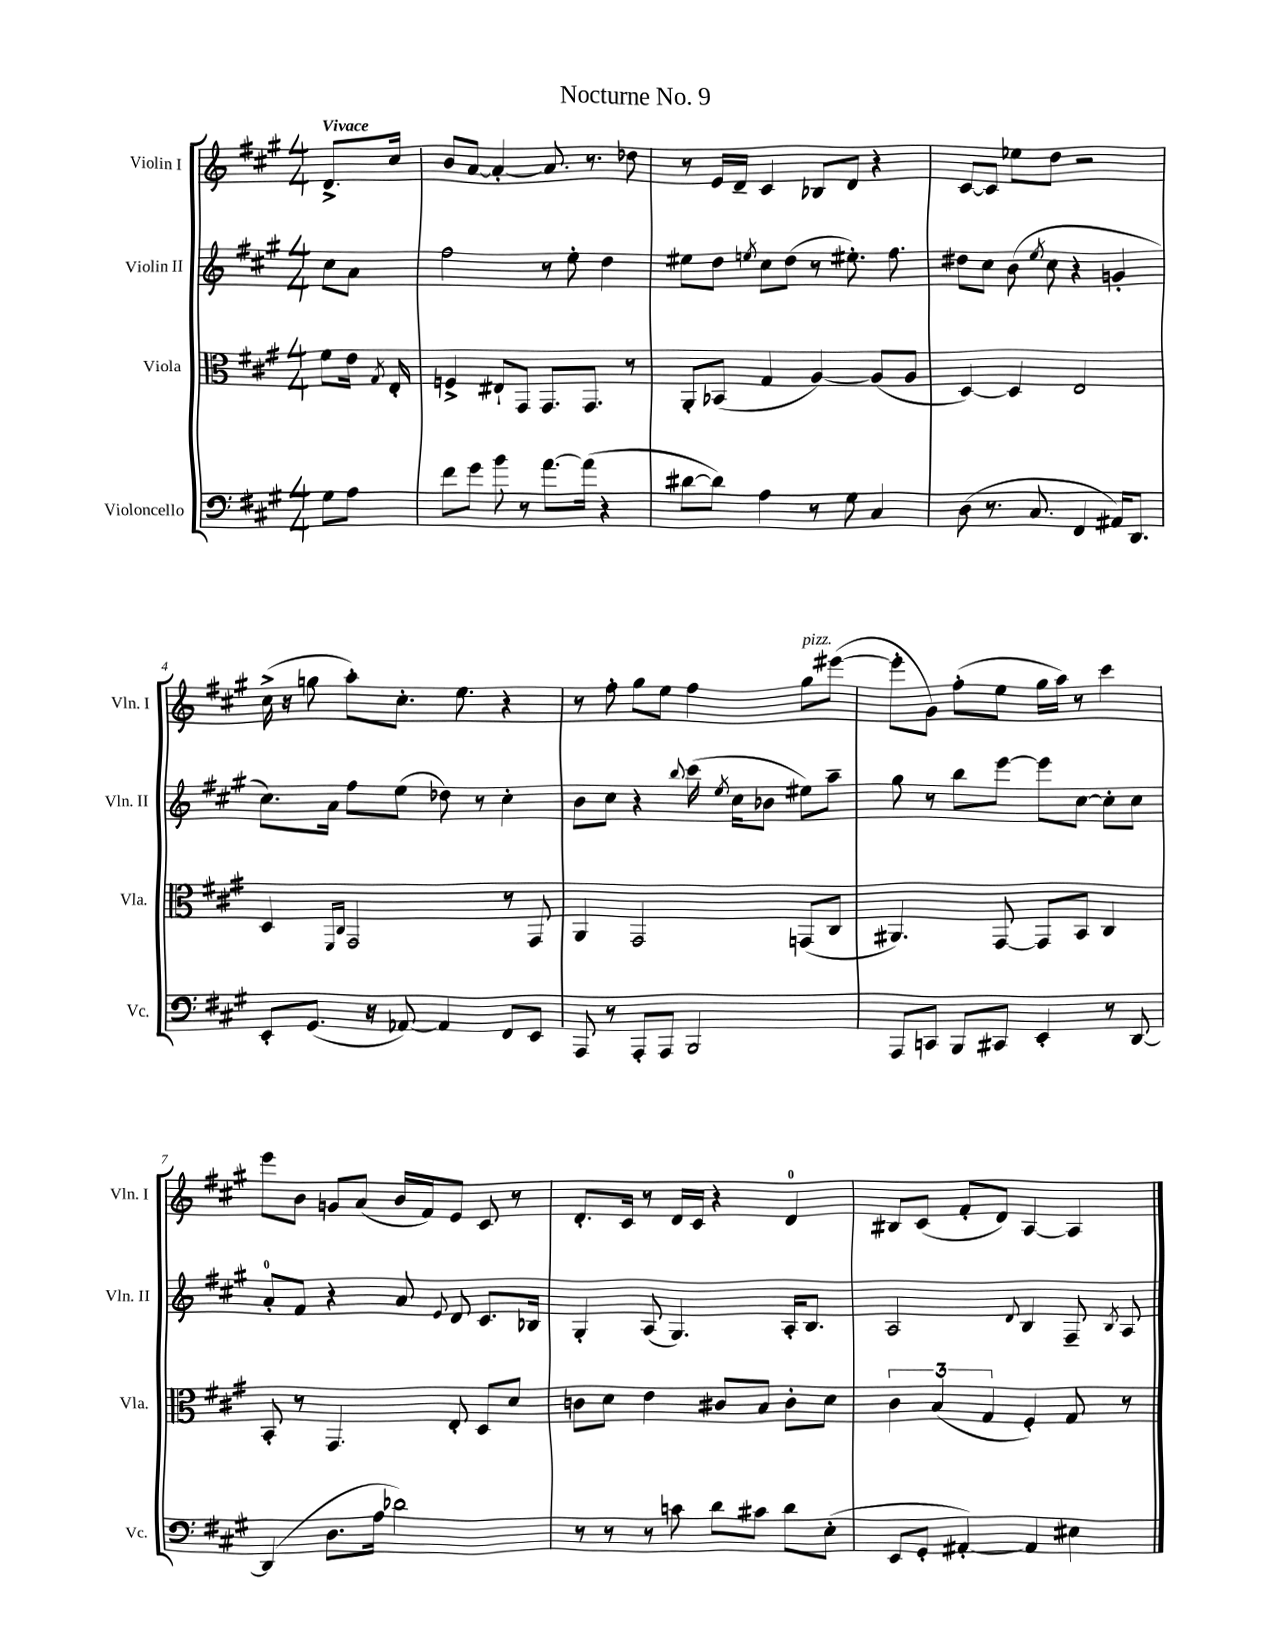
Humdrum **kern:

**kern	**kern	**kern	**kern
*part4	*part3	*part2	*part1
*staff4	*staff3	*staff2	*staff1
*I"Violoncello	*I"Viola	*I"Violin II	*I"Violin I
*I'Vc.	*I'Vla.	*I'Vln. II	*I'Vln. I
*clefF4	*clefC3	*clefG2	*clefG2
*k[f#c#g#]	*k[f#c#g#]	*k[f#c#g#]	*k[f#c#g#]
*M4/4	*M4/4	*M4/4	*M4/4
=	=	=	=
!	!	!	!LO:TX:a:B:t=Vivace
8G#\L	8f#\L	8cc#\L	8.d^/L
8A\J	16e\Jk	8a\J	.
.	8qG#/	.	.
.	16E'/	.	16cc#/Jk
=1	=1	=1	=1
8f#\L	4Fn^/	2ff#\	8b/L
8g#\J	.	.	[8a/J
8b\	8E#X`/L	.	4a'/_
8r	8GG#/J	.	.
[8.a\L	8.GG#/L	8r	8.a/]
.	.	8ee'\	.
(16a\Jk]	8.GG#/J	.	8.r
4r	.	4dd\	.
.	8r	.	8dd-X\
=2	=2	=2	=2
[8d#X\L	8AA'/L	8ee#X\L	8r
8d#\J])	(8BB-X/J	8dd\J	16e/LL
.	.	.	16d~/JJ
.	.	8qeen/	.
4A\	4G#/	8cc#\L	4c#/
.	.	(8dd\J	.
8r	[4A/)	8r	8B-X/L
8G#\	.	8.ee#X'\)	8d/J
4C#/	(8A/L]	.	4r
.	.	8.ff#\	.
.	8A/J	.	.
=3	=3	=3	=3
(8D\	[4D/)	8dd#X\L	[8c#/L
8.r	.	8cc#\J	8c#/J]
.	4D/]	(8b\	8ee-X\L
8.C#/	.	.	.
.	.	8qee/	.
.	.	8cc#\	8dd\J
4FF#/	2E/	4r	2r
16AA#X/KL)	.	4gn'/	.
8.DD/J	.	.	.
!!LO:LB:g=z
=4	=4	=4	=4
8EE'/L	4D/	8.cc#\L)	(16cc#^\
.	.	.	16r
(8.GG#/J	.	.	8ggn\
.	.	16a\Jk	.
.	16qqFF#/LL	.	.
.	16qqC#/JJ	.	.
.	2GG#/	8ff#\L	8aa'\L)
16r	.	.	.
[8AA-X/)	.	(8ee\J	8.cc#'\J
4AA-/]	.	8dd-X\)	.
.	.	.	8.ee\
.	.	8r	.
8FF#/L	8r	4cc#'\	4r
8EE/J	8GG#/	.	.
=5	=5	=5	=5
8AAA/	4AA/	8b\L	8r
8r	.	8cc#\J	8ff#'\
8AAA'/L	2GG#/	4r	8gg#\L
8AAA/J	.	.	8ee\J
.	.	8qqbb/	.
2BBB/	.	(16ccc#\	4ff#\
.	.	8qee/	.
.	.	16cc#\KL	.
.	.	8b-X\J	.
!	!	!	!LO:TX:a:i:t=pizz.
.	(8GGn/L	8ee#X\L)	8gg#\L
.	8C#/J	8aa~\J	([8eee#X\J
=6	=6	=6	=6
8AAA/L	4.AA#X/)	8gg#\	8eee#'\L]
8CCn/J	.	8r	8g#\J)
8BBB/L	.	8bb\L	(8ff#'\L
8CC#X/J	[8GG#/	[8eee\J	8ee\J
4EE'/	8GG#/L]	8eee\L]	16gg#\LL
.	.	.	16aa\JJ)
.	8BB/J	[8cc#\J	8r
8r	4C#/	8cc#'\L]	4ccc#\
[8DD/	.	8cc#\J	.
!!LO:LB:g=z
=7	=7	=7	=7
(4DD/]	8BB'/	8a'/L	8eee\L
.	8r	8f#/J	8b\J
8.D\L	4.GG#/	4r	8gn/L
.	.	.	(8a/J
16A\Jk	.	.	.
2d-X\)	.	8a/	16b/LL
.	.	.	16f#/J)
.	.	8qqe/	.
.	8E'/	8d/	8e/J
.	8D/L	8.c#/L	8c#/
.	8d/J	.	8r
.	.	16B-X/Jk	.
=8	=8	=8	=8
8r	8cn\L	4G#'/	8.d'/L
8r	8d\J	.	.
.	.	.	16c#/Jk
8r	4e\	(8A/	8r
8cn\	.	4.G#/)	16d/LL
.	.	.	16c#/JJ
8d\L	8c#X/L	.	4r
8c#X\J	8B/J	.	.
8d\L	8c#'\L	16A'/KL	4d/
.	.	8.B/J	.
(8E'\J	8d\J	.	.
=9	=9	=9	=9
8EE/L	6c#\	2A/	8B#X/L
8GG#'/J	.	.	(8c#/J
.	(6B/	.	.
[4AA#X'/)	.	.	8f#'/L
.	6G#/	.	.
.	.	.	8d/J)
.	.	8qqd/	.
4AA#/]	4F#'/)	4B/	[4A/
4E#X\	8G#/	8F#~/	4A/]
.	.	8qB/	.
.	8r	8A/	.
==	==	==	==
*-	*-	*-	*-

========

▸ **SHORT TASK**: Rewrite the data above as a numbered list with one line per item, skipping any blank lines, and leave the picture out of your answer.

▸ **FINISHED TASK**:
1. Humdrum **kern:
2. **kern	**kern	**kern	**kern
3. *part4	*part3	*part2	*part1
4. *staff4	*staff3	*staff2	*staff1
5. *I"Violoncello	*I"Viola	*I"Violin II	*I"Violin I
6. *I'Vc.	*I'Vla.	*I'Vln. II	*I'Vln. I
7. *clefF4	*clefC3	*clefG2	*clefG2
8. *k[f#c#g#]	*k[f#c#g#]	*k[f#c#g#]	*k[f#c#g#]
9. *M4/4	*M4/4	*M4/4	*M4/4
10. =	=	=	=
11. !	!	!	!LO:TX:a:B:t=Vivace
12. 8G#\L	8f#\L	8cc#\L	8.d^/L
13. 8A\J	16e\Jk	8a\J	.
14. .	8qG#/	.	.
15. .	16E'/	.	16cc#/Jk
16. =1	=1	=1	=1
17. 8f#\L	4Fn^/	2ff#\	8b/L
18. 8g#\J	.	.	[8a/J
19. 8b\	8E#X`/L	.	4a'/_
20. 8r	8GG#/J	.	.
21. [8.a\L	8.GG#/L	8r	8.a/]
22. .	.	8ee'\	.
23. (16a\Jk]	8.GG#/J	.	8.r
24. 4r	.	4dd\	.
25. .	8r	.	8dd-X\
26. =2	=2	=2	=2
27. [8d#X\L	8AA'/L	8ee#X\L	8r
28. 8d#\J])	(8BB-X/J	8dd\J	16e/LL
29. .	.	.	16d~/JJ
30. .	.	8qeen/	.
31. 4A\	4G#/	8cc#\L	4c#/
32. .	.	(8dd\J	.
33. 8r	[4A/)	8r	8B-X/L
34. 8G#\	.	8.ee#X'\)	8d/J
35. 4C#/	(8A/L]	.	4r
36. .	.	8.ff#\	.
37. .	8A/J	.	.
38. =3	=3	=3	=3
39. (8D\	[4D/)	8dd#X\L	[8c#/L
40. 8.r	.	8cc#\J	8c#/J]
41. .	4D/]	(8b\	8ee-X\L
42. 8.C#/	.	.	.
43. .	.	8qee/	.
44. .	.	8cc#\	8dd\J
45. 4FF#/	2E/	4r	2r
46. 16AA#X/KL)	.	4gn'/	.
47. 8.DD/J	.	.	.
48. !!LO:LB:g=z
49. =4	=4	=4	=4
50. 8EE'/L	4D/	8.cc#\L)	(16cc#^\
51. .	.	.	16r
52. (8.GG#/J	.	.	8ggn\
53. .	.	16a\Jk	.
54. .	16qqFF#/LL	.	.
55. .	16qqC#/JJ	.	.
56. .	2GG#/	8ff#\L	8aa'\L)
57. 16r	.	.	.
58. [8AA-X/)	.	(8ee\J	8.cc#'\J
59. 4AA-/]	.	8dd-X\)	.
60. .	.	.	8.ee\
61. .	.	8r	.
62. 8FF#/L	8r	4cc#'\	4r
63. 8EE/J	8GG#/	.	.
64. =5	=5	=5	=5
65. 8AAA/	4AA/	8b\L	8r
66. 8r	.	8cc#\J	8ff#'\
67. 8AAA'/L	2GG#/	4r	8gg#\L
68. 8AAA/J	.	.	8ee\J
69. .	.	8qqbb/	.
70. 2BBB/	.	(16ccc#\	4ff#\
71. .	.	8qee/	.
72. .	.	16cc#\KL	.
73. .	.	8b-X\J	.
74. !	!	!	!LO:TX:a:i:t=pizz.
75. .	(8GGn/L	8ee#X\L)	8gg#\L
76. .	8C#/J	8aa~\J	([8eee#X\J
77. =6	=6	=6	=6
78. 8AAA/L	4.AA#X/)	8gg#\	8eee#'\L]
79. 8CCn/J	.	8r	8g#\J)
80. 8BBB/L	.	8bb\L	(8ff#'\L
81. 8CC#X/J	[8GG#/	[8eee\J	8ee\J
82. 4EE'/	8GG#/L]	8eee\L]	16gg#\LL
83. .	.	.	16aa\JJ)
84. .	8BB/J	[8cc#\J	8r
85. 8r	4C#/	8cc#'\L]	4ccc#\
86. [8DD/	.	8cc#\J	.
87. !!LO:LB:g=z
88. =7	=7	=7	=7
89. (4DD/]	8BB'/	8a'/L	8eee\L
90. .	8r	8f#/J	8b\J
91. 8.D\L	4.GG#/	4r	8gn/L
92. .	.	.	(8a/J
93. 16A\Jk	.	.	.
94. 2d-X\)	.	8a/	16b/LL
95. .	.	.	16f#/J)
96. .	.	8qqe/	.
97. .	8E'/	8d/	8e/J
98. .	8D/L	8.c#/L	8c#/
99. .	8d/J	.	8r
100. .	.	16B-X/Jk	.
101. =8	=8	=8	=8
102. 8r	8cn\L	4G#'/	8.d'/L
103. 8r	8d\J	.	.
104. .	.	.	16c#/Jk
105. 8r	4e\	(8A/	8r
106. 8cn\	.	4.G#/)	16d/LL
107. .	.	.	16c#/JJ
108. 8d\L	8c#X/L	.	4r
109. 8c#X\J	8B/J	.	.
110. 8d\L	8c#'\L	16A'/KL	4d/
111. .	.	8.B/J	.
112. (8E'\J	8d\J	.	.
113. =9	=9	=9	=9
114. 8EE/L	6c#\	2A/	8B#X/L
115. 8GG#'/J	.	.	(8c#/J
116. .	(6B/	.	.
117. [4AA#X'/)	.	.	8f#'/L
118. .	6G#/	.	.
119. .	.	.	8d/J)
120. .	.	8qqd/	.
121. 4AA#/]	4F#'/)	4B/	[4A/
122. 4E#X\	8G#/	8F#~/	4A/]
123. .	.	8qB/	.
124. .	8r	8A/	.
125. ==	==	==	==
126. *-	*-	*-	*-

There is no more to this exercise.